*TASK BRIEF*:
Retype the material exactly, ending with the line containing "(361, 279) = (734, 407): pink book -> none".

____

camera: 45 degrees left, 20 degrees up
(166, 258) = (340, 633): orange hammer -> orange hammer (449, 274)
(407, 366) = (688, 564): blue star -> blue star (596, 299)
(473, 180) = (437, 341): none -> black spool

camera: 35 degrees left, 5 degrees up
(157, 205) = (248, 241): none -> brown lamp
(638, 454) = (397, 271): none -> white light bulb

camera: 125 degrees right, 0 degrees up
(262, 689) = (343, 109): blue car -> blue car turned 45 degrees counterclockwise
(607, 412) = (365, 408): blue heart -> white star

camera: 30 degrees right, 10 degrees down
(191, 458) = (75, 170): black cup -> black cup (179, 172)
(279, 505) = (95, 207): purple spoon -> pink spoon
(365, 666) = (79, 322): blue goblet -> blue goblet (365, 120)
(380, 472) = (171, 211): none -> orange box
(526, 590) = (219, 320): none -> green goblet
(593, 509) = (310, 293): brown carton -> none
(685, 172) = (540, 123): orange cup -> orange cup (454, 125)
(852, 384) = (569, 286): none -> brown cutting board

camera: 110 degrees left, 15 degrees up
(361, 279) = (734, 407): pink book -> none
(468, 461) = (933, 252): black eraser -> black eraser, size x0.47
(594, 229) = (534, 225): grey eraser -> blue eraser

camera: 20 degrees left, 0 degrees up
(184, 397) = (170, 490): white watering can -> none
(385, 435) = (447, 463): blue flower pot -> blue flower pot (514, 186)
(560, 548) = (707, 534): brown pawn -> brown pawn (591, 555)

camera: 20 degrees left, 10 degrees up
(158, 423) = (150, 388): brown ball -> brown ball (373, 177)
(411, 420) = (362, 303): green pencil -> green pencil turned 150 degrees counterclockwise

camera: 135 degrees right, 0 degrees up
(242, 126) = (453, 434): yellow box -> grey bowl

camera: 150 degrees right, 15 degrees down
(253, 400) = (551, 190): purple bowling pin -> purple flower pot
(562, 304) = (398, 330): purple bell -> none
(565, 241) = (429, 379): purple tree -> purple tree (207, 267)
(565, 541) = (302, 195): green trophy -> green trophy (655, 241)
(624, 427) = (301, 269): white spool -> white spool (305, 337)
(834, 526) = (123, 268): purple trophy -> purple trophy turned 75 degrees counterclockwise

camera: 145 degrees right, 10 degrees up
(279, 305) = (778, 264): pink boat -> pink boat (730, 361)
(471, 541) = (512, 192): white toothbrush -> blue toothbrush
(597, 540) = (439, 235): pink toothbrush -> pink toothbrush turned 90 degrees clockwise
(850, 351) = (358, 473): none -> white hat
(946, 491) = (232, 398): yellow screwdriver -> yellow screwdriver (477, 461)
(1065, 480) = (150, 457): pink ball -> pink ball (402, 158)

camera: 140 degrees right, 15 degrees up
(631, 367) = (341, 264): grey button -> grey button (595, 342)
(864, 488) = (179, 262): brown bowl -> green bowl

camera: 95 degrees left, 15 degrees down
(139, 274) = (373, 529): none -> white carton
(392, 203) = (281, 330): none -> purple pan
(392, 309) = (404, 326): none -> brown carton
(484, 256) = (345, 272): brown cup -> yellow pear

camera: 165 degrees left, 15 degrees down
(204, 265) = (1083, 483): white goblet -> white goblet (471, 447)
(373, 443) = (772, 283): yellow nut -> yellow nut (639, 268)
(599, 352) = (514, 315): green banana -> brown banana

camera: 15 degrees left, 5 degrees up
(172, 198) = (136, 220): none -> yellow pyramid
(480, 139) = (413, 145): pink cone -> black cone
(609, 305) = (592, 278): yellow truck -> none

____

*ANSWER BELOW*:
camera: 45 degrees left, 20 degrees up
(166, 258) = (340, 633): orange hammer -> orange hammer (449, 274)
(407, 366) = (688, 564): blue star -> blue star (596, 299)
(473, 180) = (437, 341): none -> black spool

camera: 35 degrees left, 5 degrees up
(157, 205) = (248, 241): none -> brown lamp
(638, 454) = (397, 271): none -> white light bulb

camera: 125 degrees right, 0 degrees up
(262, 689) = (343, 109): blue car -> blue car turned 45 degrees counterclockwise
(607, 412) = (365, 408): blue heart -> white star

camera: 30 degrees right, 10 degrees down
(191, 458) = (75, 170): black cup -> black cup (179, 172)
(279, 505) = (95, 207): purple spoon -> pink spoon
(365, 666) = (79, 322): blue goblet -> blue goblet (365, 120)
(380, 472) = (171, 211): none -> orange box
(526, 590) = (219, 320): none -> green goblet
(593, 509) = (310, 293): brown carton -> none
(685, 172) = (540, 123): orange cup -> orange cup (454, 125)
(852, 384) = (569, 286): none -> brown cutting board

camera: 110 degrees left, 15 degrees up
(361, 279) = (734, 407): pink book -> none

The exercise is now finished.